(What you need to do) Only those lines from the one with "(368, 312) = (522, 309): turquoise" through the last line of the material below should be output, each exactly as it appears.

(The data)
......
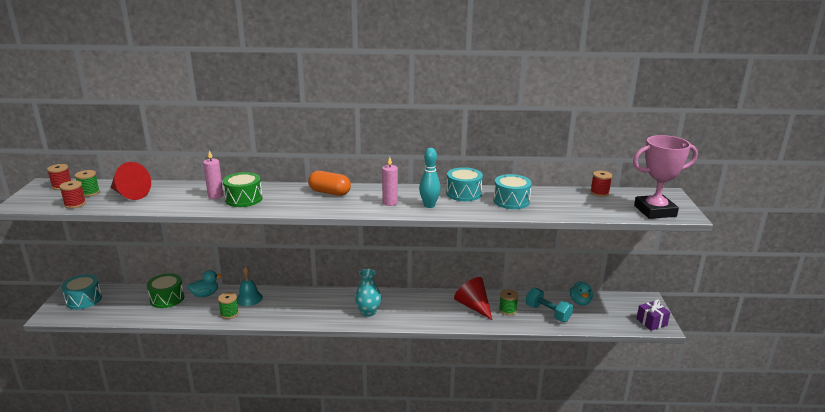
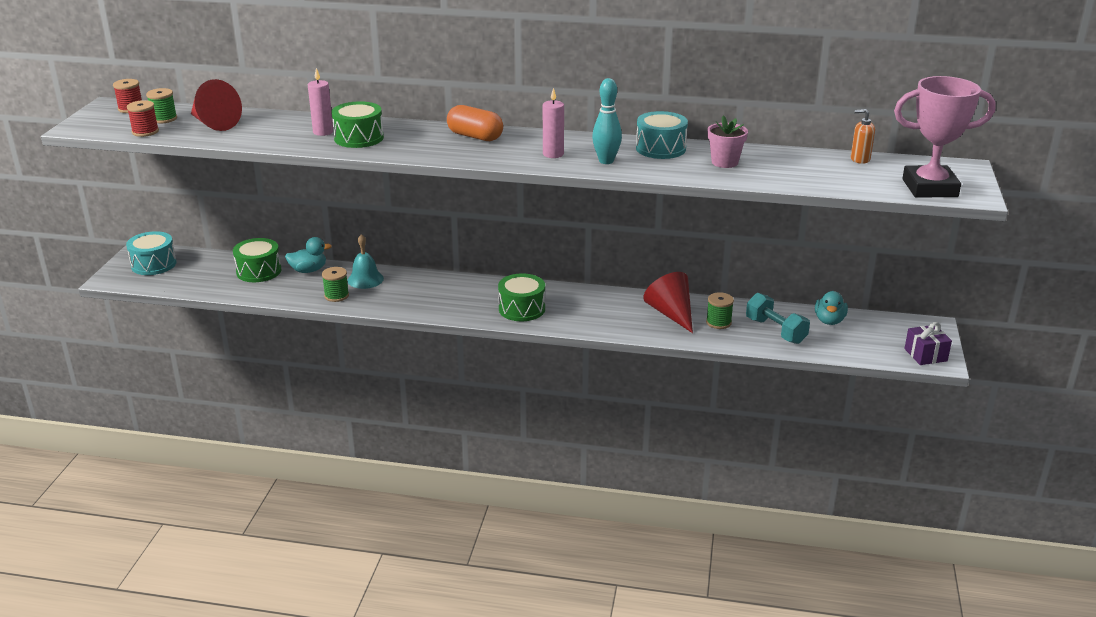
camera: 10 degrees right, 5 degrees up
(368, 312) = (522, 309): turquoise vase -> green drum
(511, 201) = (724, 162): turquoise drum -> pink flower pot
(599, 193) = (860, 159): red spool -> orange soap dispenser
......
(Your response)
(368, 312) = (522, 309): turquoise vase -> green drum
(511, 201) = (724, 162): turquoise drum -> pink flower pot
(599, 193) = (860, 159): red spool -> orange soap dispenser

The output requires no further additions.